(Exercise objective): Retype, word for word, every line starting at the line with "none -> green slope A1:B2 level 2 top 2" and ending with the final line of the entries; skip the pictures.

═══ Data shown ═══

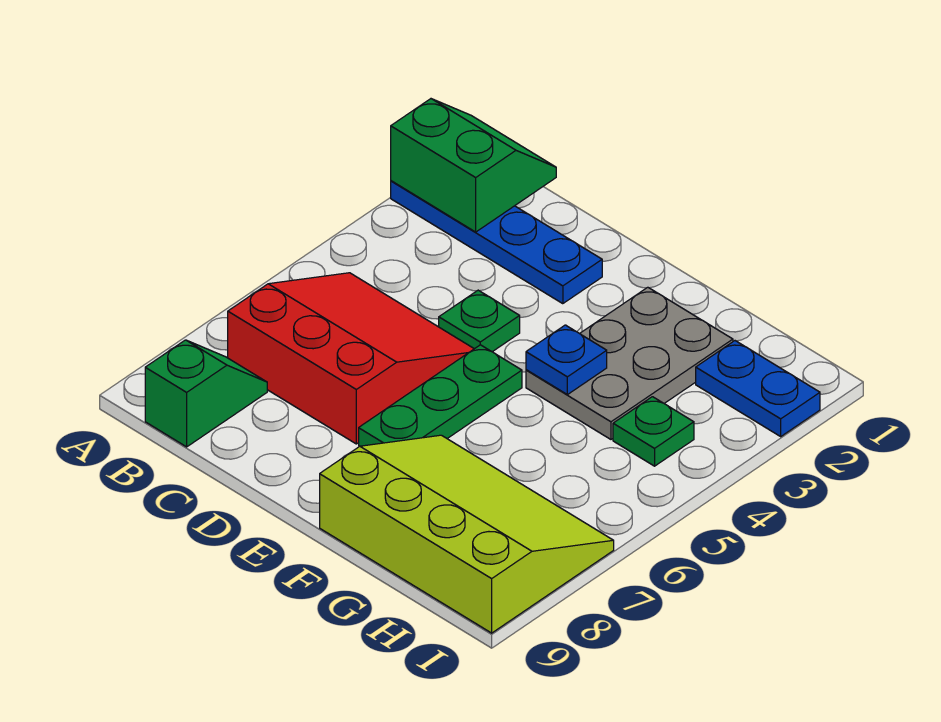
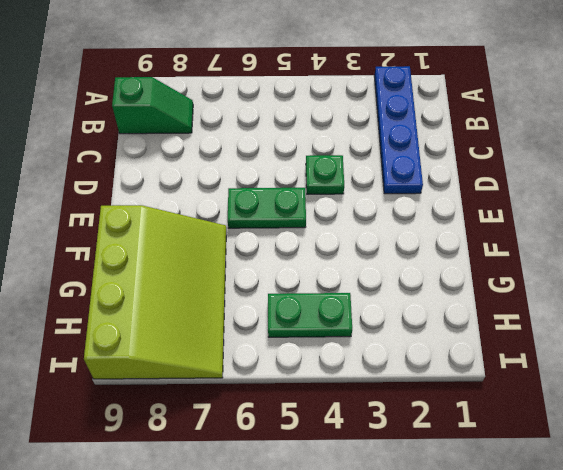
green plate E5:E6 level 1 -> green plate E5:E7 level 1
green plate H4:H5 level 1 -> green plate H4 level 1
none -> red slope B5:D7 level 1 top 7
none -> grey plate F2:G4 level 1

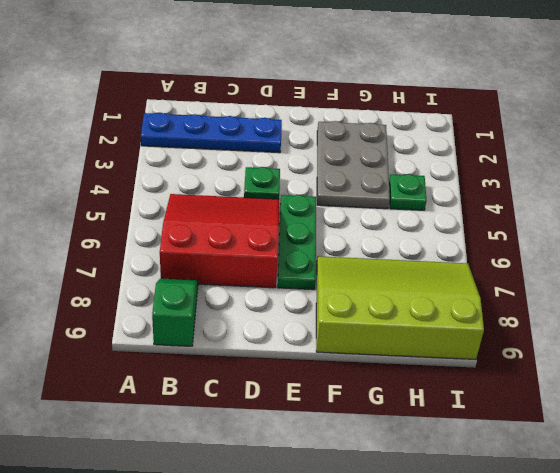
none -> blue plate H2:I2 level 1
none -> green slope A1:B2 level 2 top 2

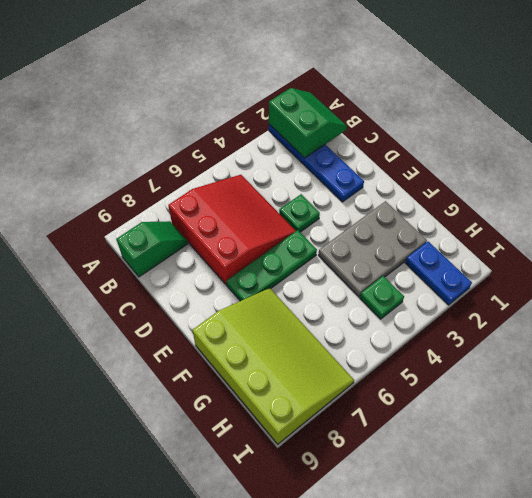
none -> blue plate F4 level 2

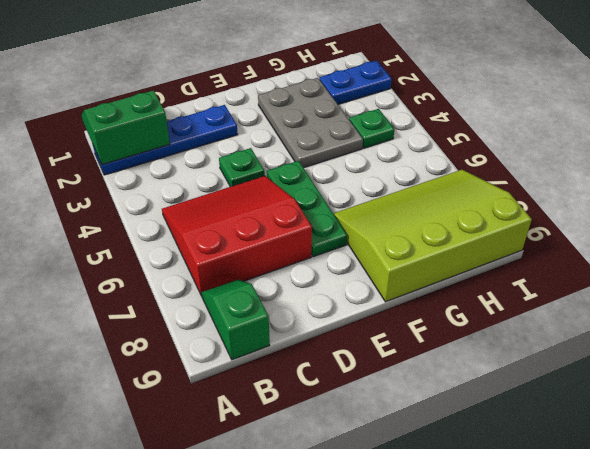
none -> blue plate F4 level 2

═══

(Answer space):
none -> green slope A1:B2 level 2 top 2

none -> blue plate F4 level 2

none -> blue plate F4 level 2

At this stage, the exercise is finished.